Task to carry out.
Below is a listing from which only part is wanted; return exactly the lines from the one with "turquoise bucket: 5 -> 3" up to and including the one with "yellow cheese: 6 -> 4".

Task input.
···
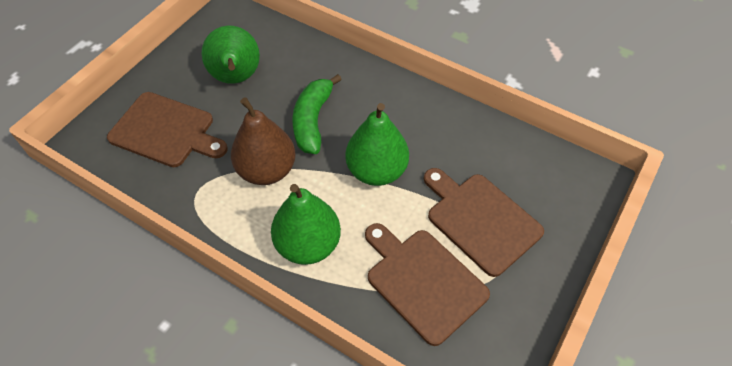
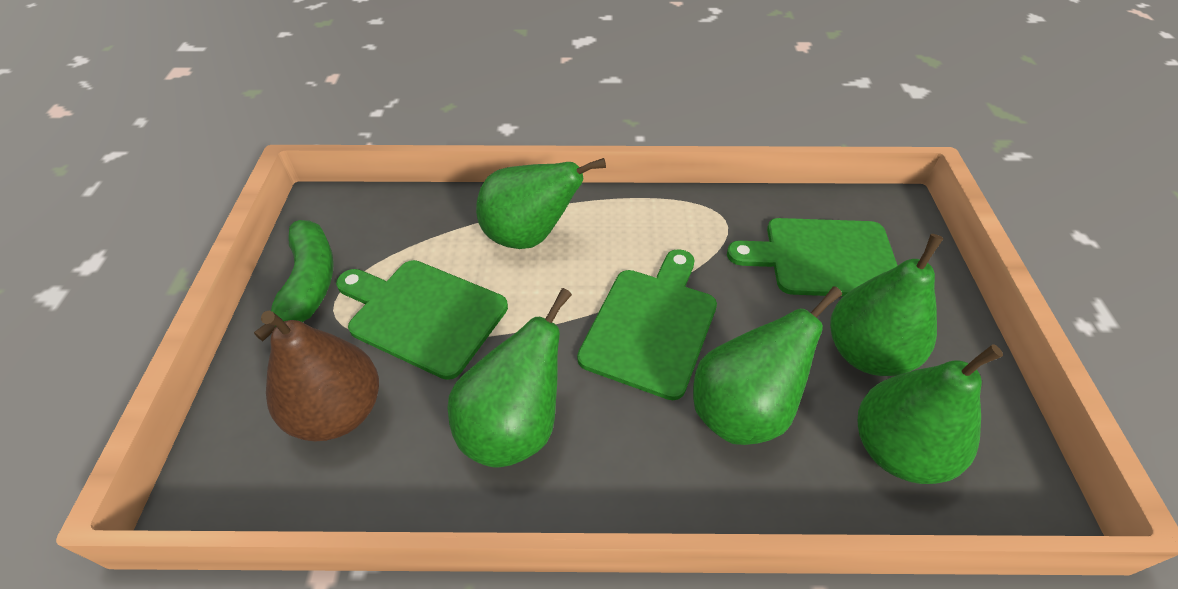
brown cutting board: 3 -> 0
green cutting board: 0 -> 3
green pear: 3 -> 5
···
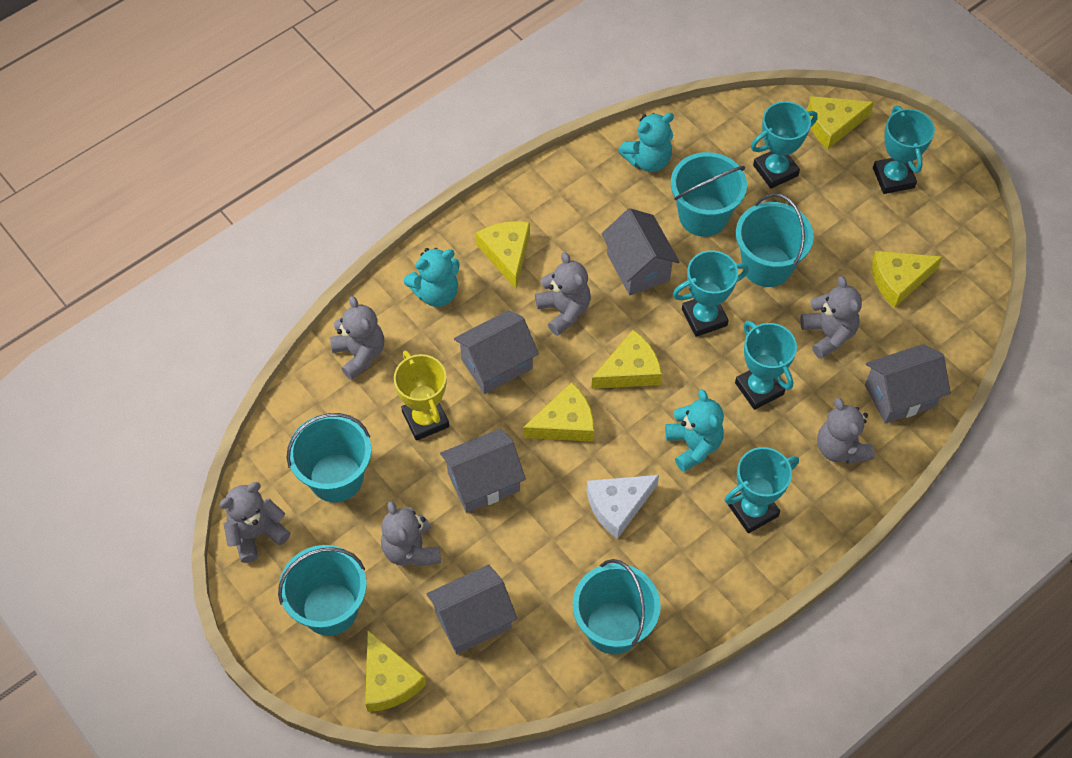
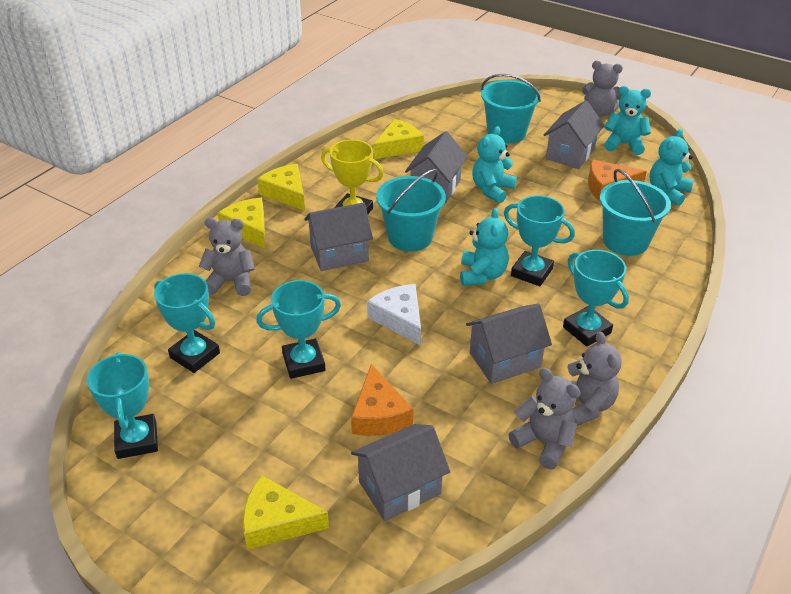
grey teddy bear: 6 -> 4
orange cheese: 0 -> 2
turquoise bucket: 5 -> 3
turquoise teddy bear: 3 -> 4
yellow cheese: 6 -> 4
···
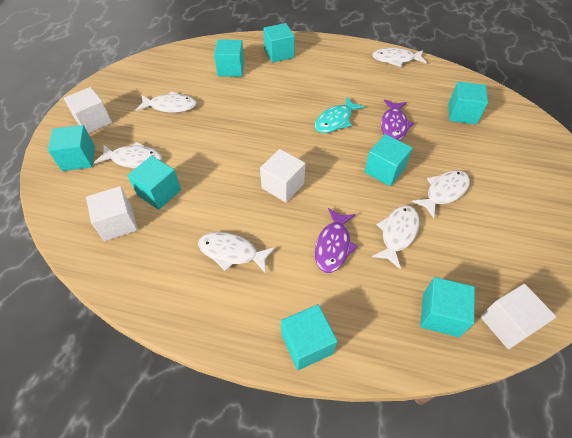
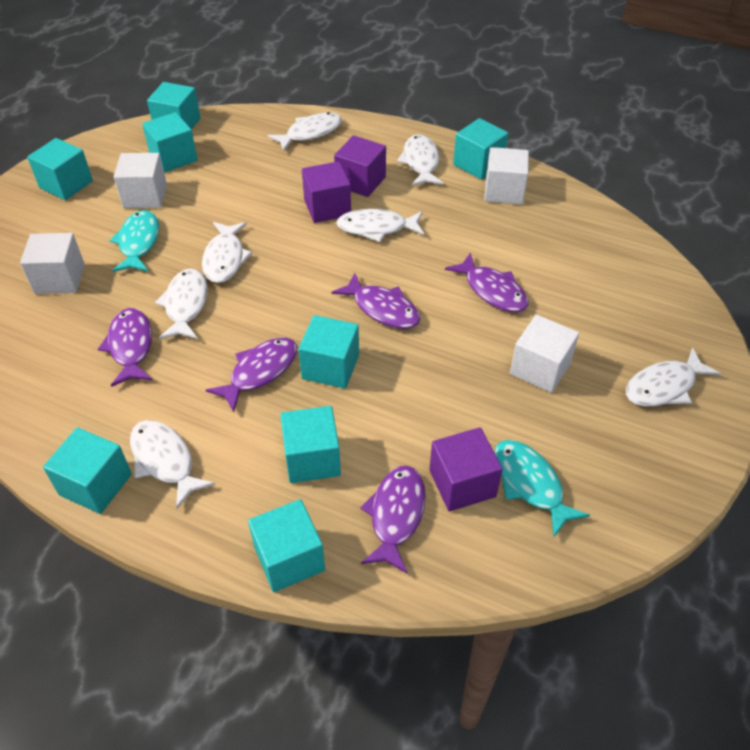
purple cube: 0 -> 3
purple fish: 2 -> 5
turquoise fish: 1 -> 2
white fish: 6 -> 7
···
Written solution.
turquoise bucket: 5 -> 3
turquoise teddy bear: 3 -> 4
yellow cheese: 6 -> 4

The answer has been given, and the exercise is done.